EXERCISE BRIEF
Ignoring the images, restate the records below word for word.

Records excerpted from a collection

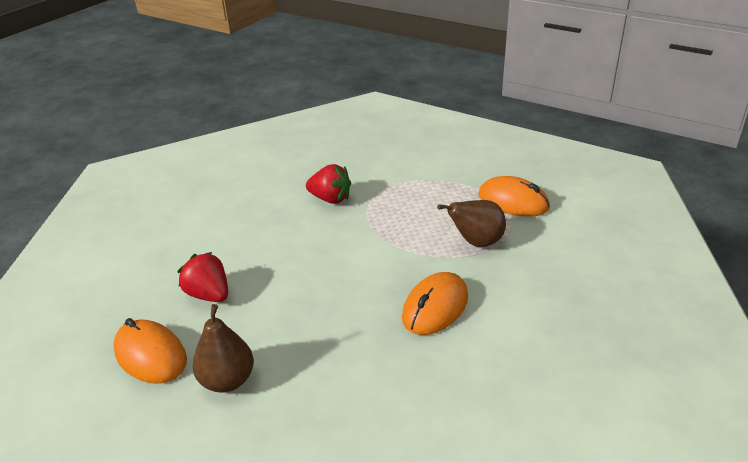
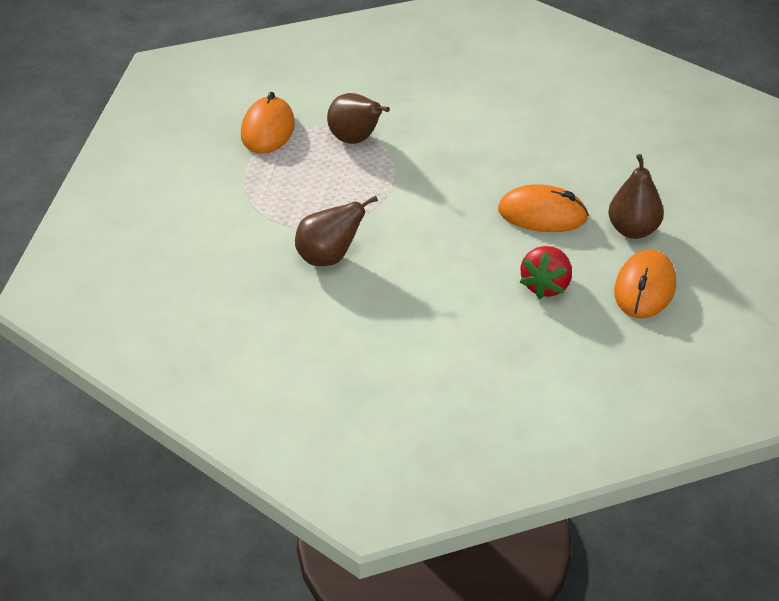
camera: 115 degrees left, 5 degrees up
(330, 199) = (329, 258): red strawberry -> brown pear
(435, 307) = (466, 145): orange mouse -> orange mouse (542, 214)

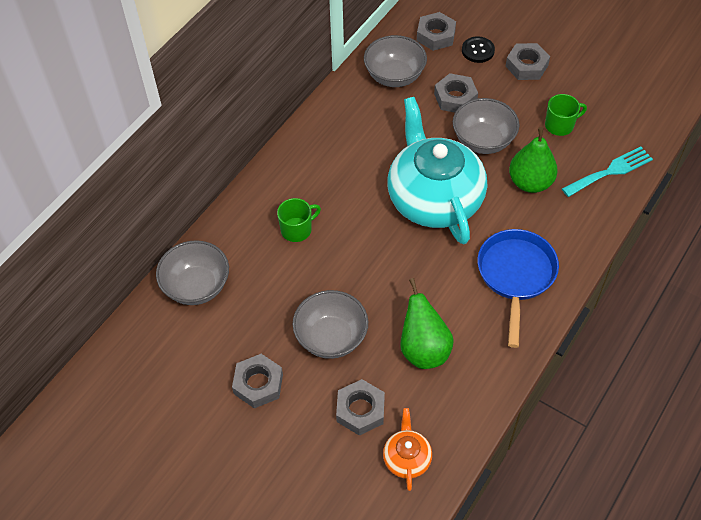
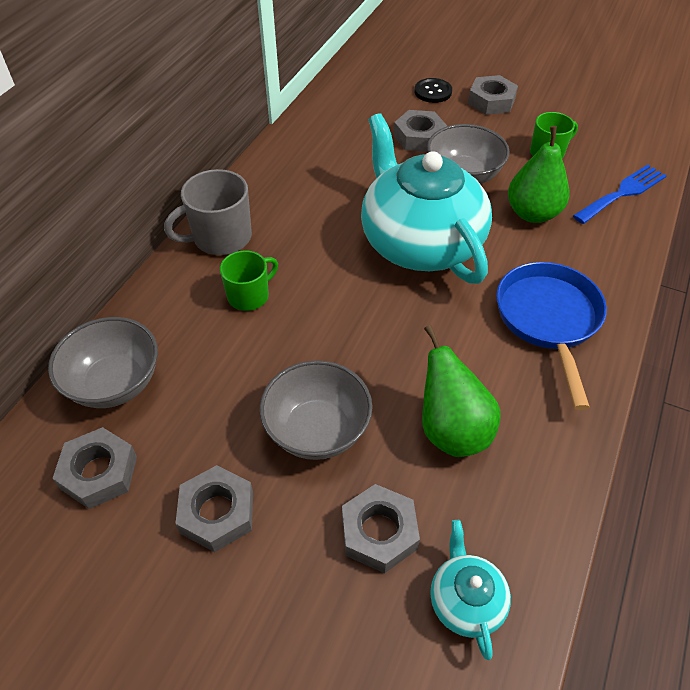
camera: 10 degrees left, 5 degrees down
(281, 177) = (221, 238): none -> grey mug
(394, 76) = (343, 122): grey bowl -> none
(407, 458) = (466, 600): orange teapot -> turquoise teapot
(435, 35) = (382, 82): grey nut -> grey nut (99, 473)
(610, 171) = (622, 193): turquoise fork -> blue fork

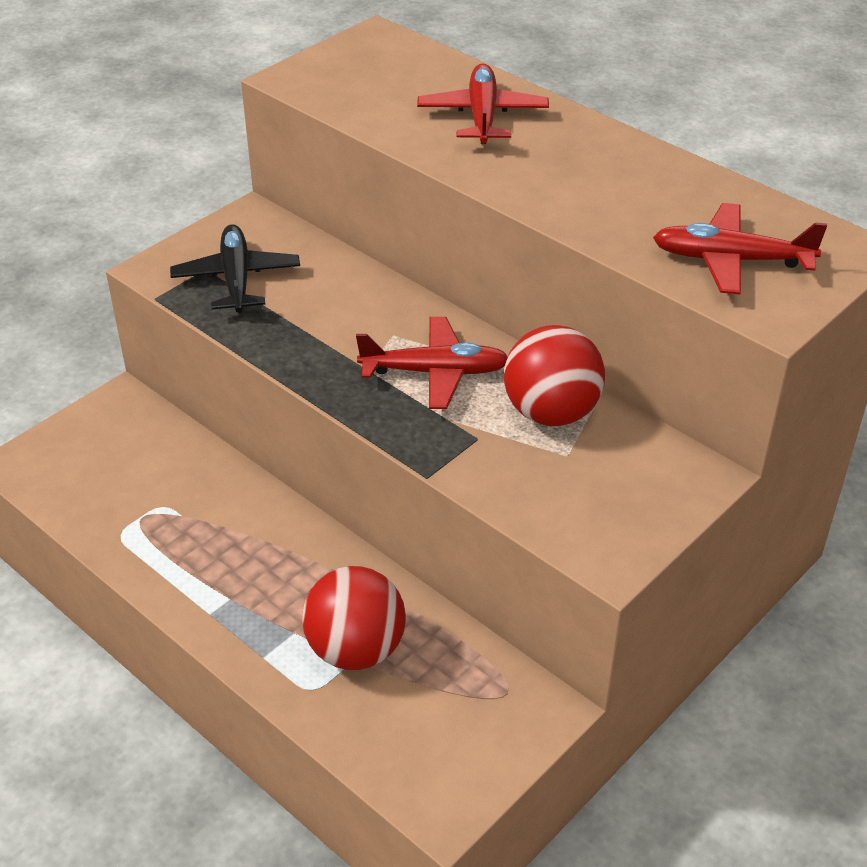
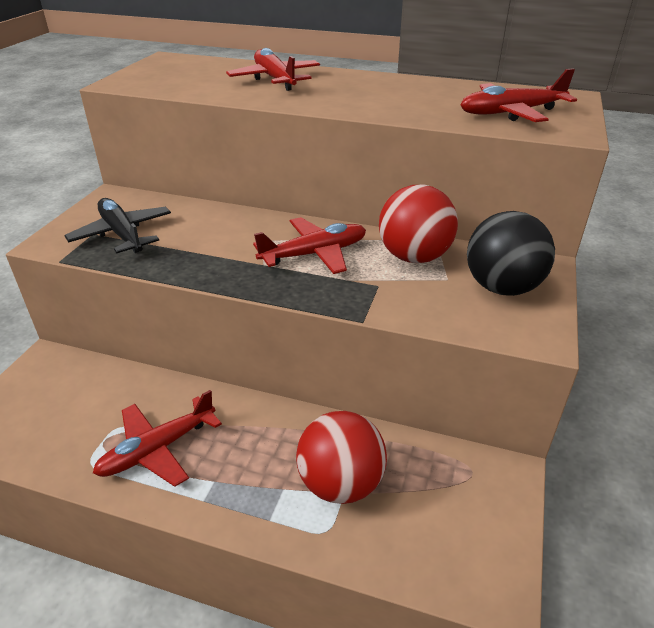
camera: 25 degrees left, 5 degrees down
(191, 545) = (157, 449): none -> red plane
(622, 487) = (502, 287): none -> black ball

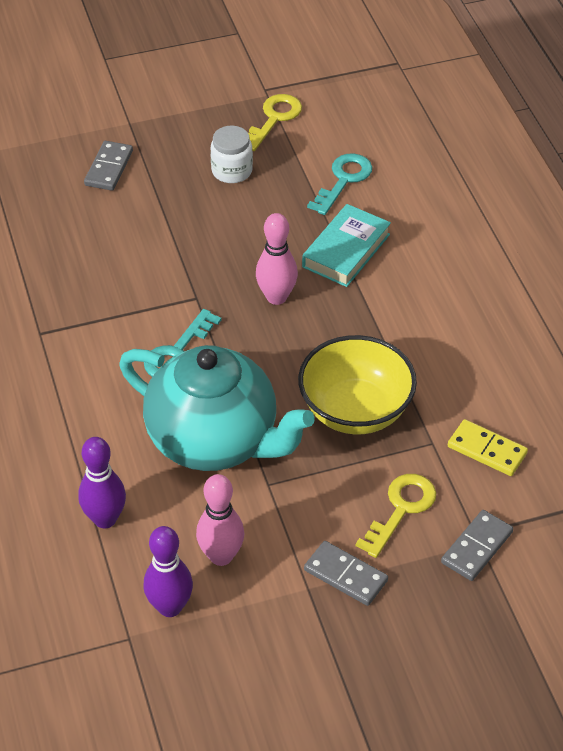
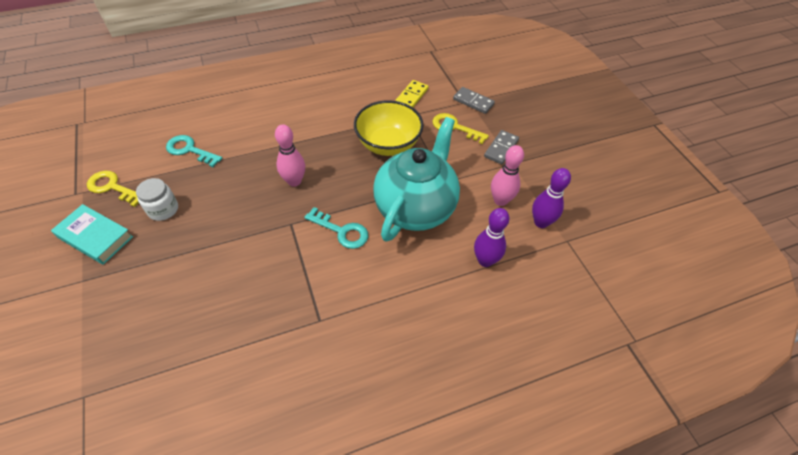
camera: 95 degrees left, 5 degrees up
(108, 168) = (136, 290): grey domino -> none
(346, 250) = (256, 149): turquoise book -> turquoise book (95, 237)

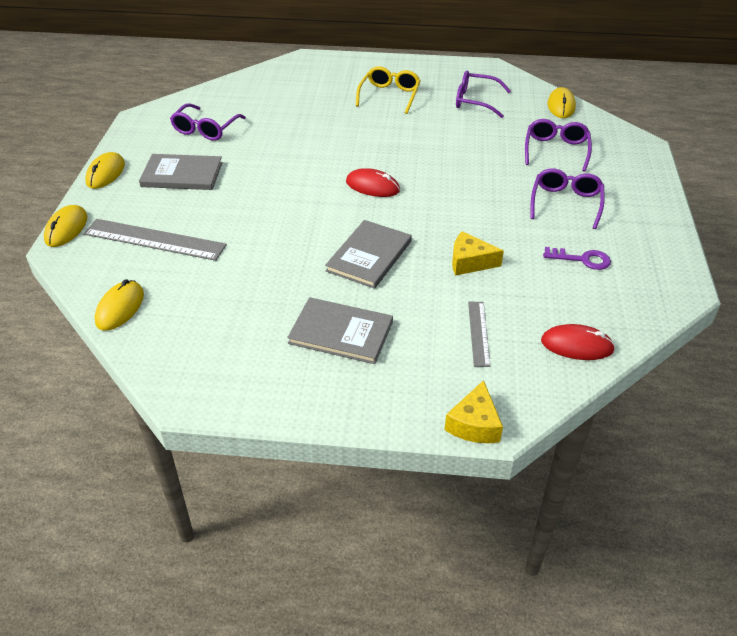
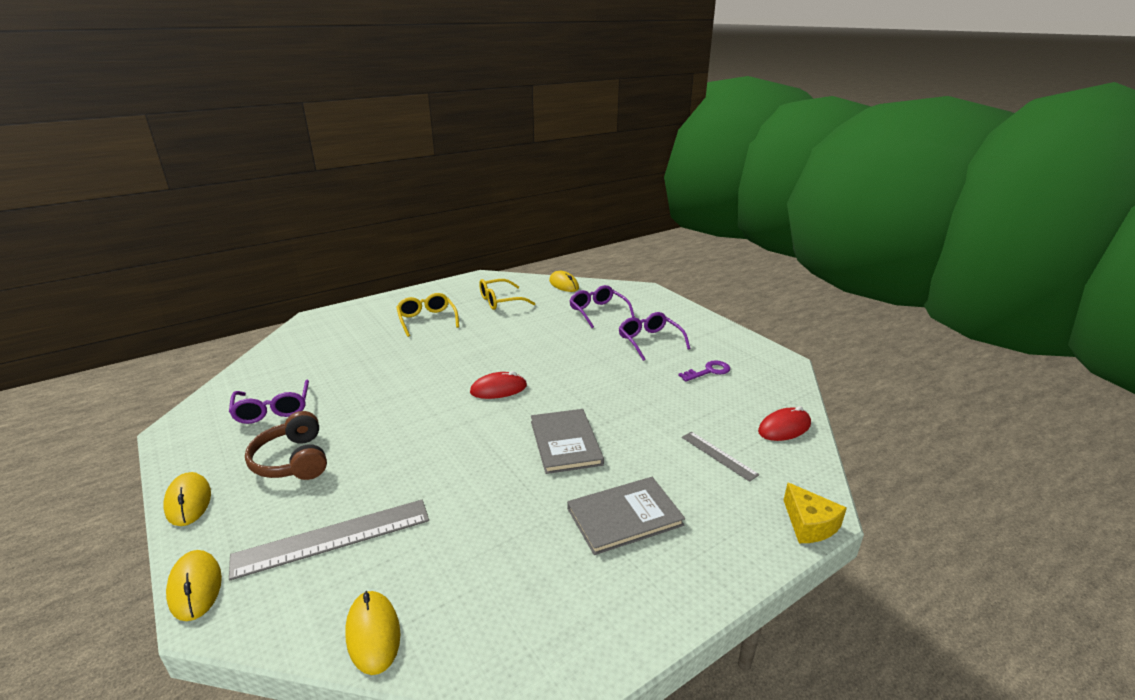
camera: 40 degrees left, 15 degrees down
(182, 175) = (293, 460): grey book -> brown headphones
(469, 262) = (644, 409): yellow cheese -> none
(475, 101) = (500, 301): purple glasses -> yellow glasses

SOLUTION
camera: 115 degrees left, 5 degrees up
(330, 199) = (329, 258): red strawberry -> brown pear
(435, 307) = (466, 145): orange mouse -> orange mouse (542, 214)

camera: 10 degrees left, 5 degrees down
(281, 177) = (221, 238): none -> grey mug
(394, 76) = (343, 122): grey bowl -> none
(407, 458) = (466, 600): orange teapot -> turquoise teapot
(435, 35) = (382, 82): grey nut -> grey nut (99, 473)
(610, 171) = (622, 193): turquoise fork -> blue fork

camera: 25 degrees left, 5 degrees down
(191, 545) = (157, 449): none -> red plane
(622, 487) = (502, 287): none -> black ball

camera: 95 degrees left, 5 degrees up
(108, 168) = (136, 290): grey domino -> none
(346, 250) = (256, 149): turquoise book -> turquoise book (95, 237)

camera: 40 degrees left, 15 degrees down
(182, 175) = (293, 460): grey book -> brown headphones
(469, 262) = (644, 409): yellow cheese -> none
(475, 101) = (500, 301): purple glasses -> yellow glasses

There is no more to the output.